INPUT MATERIAL:
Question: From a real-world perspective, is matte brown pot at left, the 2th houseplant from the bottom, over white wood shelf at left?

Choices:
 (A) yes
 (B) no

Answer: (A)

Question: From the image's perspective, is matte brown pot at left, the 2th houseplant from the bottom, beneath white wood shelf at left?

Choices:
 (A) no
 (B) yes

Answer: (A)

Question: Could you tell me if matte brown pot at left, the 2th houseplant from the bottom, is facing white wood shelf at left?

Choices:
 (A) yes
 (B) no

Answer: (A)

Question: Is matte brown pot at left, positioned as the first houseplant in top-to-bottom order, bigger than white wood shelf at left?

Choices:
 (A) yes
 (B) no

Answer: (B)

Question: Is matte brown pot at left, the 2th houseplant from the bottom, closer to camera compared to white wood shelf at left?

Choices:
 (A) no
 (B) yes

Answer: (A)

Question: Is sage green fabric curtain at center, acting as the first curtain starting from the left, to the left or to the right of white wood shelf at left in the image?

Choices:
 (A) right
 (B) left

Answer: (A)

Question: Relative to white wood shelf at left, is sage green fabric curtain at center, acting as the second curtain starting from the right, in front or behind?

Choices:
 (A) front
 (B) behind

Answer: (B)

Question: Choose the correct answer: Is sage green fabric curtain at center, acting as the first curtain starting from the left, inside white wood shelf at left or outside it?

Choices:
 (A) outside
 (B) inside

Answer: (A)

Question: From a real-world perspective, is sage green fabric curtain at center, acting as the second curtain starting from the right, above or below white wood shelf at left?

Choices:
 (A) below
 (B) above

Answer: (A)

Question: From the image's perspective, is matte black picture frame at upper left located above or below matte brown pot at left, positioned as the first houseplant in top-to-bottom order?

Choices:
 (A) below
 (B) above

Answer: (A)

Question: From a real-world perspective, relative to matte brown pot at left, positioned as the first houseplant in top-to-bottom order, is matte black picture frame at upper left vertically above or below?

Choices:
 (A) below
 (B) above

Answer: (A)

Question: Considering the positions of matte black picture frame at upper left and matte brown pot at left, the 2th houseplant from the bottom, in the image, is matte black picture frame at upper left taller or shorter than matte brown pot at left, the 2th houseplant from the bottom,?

WRITTEN TASK:
Please find every line in the entries above that contains the word "inside" and copy each of those lines.

ANSWER TO THE PROBLEM:
Question: Choose the correct answer: Is sage green fabric curtain at center, acting as the first curtain starting from the left, inside white wood shelf at left or outside it?
 (B) inside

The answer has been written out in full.